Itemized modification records

= = = = =

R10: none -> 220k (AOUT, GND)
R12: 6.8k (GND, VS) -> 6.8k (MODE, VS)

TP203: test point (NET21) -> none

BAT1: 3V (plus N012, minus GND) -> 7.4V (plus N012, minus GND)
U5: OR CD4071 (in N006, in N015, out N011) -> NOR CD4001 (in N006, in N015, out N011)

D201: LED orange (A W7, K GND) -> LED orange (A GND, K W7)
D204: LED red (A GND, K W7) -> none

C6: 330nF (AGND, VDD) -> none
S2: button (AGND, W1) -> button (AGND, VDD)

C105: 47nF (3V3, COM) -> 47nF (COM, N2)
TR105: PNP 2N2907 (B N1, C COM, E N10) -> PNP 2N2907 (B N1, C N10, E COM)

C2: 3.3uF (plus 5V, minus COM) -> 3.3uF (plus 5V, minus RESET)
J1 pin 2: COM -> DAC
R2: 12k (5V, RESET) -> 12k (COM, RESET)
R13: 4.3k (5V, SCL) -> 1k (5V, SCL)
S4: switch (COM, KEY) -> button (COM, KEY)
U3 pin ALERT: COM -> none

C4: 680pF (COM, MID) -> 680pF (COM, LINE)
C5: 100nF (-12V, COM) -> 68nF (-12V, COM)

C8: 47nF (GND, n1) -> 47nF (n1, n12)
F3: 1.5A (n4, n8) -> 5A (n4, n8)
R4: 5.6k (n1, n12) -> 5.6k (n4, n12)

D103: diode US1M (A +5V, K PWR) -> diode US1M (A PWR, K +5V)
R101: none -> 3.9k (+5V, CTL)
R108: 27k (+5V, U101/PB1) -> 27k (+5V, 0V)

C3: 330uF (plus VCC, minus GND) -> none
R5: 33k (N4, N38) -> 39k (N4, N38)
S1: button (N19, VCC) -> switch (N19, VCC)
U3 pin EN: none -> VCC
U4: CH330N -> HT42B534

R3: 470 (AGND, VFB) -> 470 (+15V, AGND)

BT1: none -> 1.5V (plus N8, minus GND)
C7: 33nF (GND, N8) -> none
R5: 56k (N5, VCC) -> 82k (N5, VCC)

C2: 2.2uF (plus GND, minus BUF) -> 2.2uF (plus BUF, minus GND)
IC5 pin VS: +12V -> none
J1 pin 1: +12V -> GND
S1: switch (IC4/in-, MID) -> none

= = = = =

> [What you need to do]:
If a line in the data above includes the string "button", copy it.

> [Exercise answer]:
S2: button (AGND, W1) -> button (AGND, VDD)
S4: switch (COM, KEY) -> button (COM, KEY)
S1: button (N19, VCC) -> switch (N19, VCC)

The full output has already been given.